▶ **Work required**
An exact copy is required of the lines from the one with "(144, 282) = (660, 303): pink" through the last line of the material below, and of nothing else.

===============

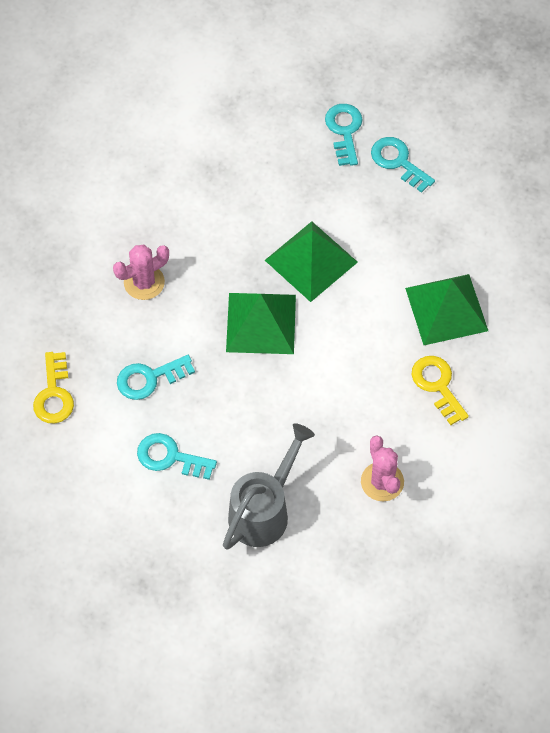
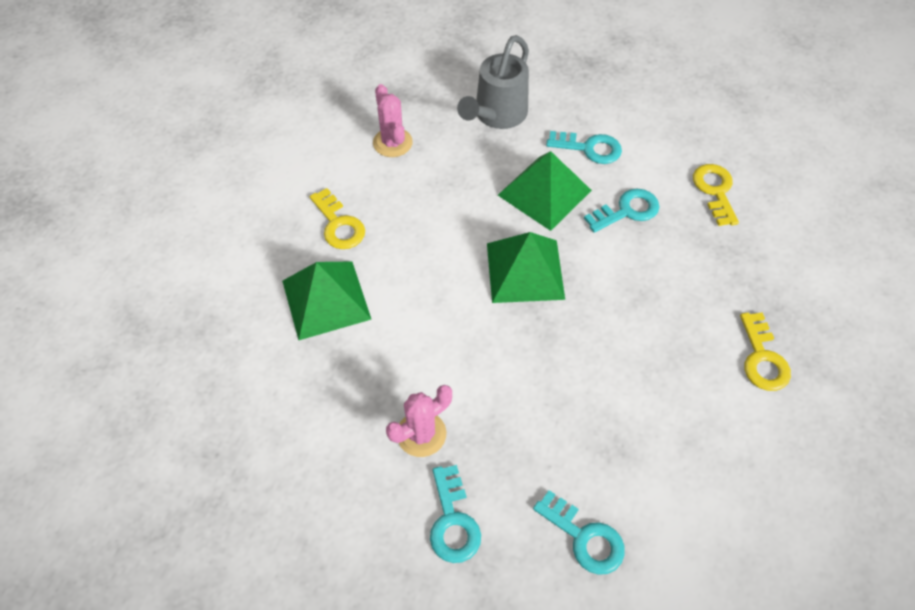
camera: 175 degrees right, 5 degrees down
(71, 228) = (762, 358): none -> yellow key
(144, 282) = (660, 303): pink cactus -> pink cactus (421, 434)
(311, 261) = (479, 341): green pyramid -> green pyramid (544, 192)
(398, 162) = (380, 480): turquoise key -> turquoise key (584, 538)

===============

▶ **Solution**
(144, 282) = (660, 303): pink cactus -> pink cactus (421, 434)
(311, 261) = (479, 341): green pyramid -> green pyramid (544, 192)
(398, 162) = (380, 480): turquoise key -> turquoise key (584, 538)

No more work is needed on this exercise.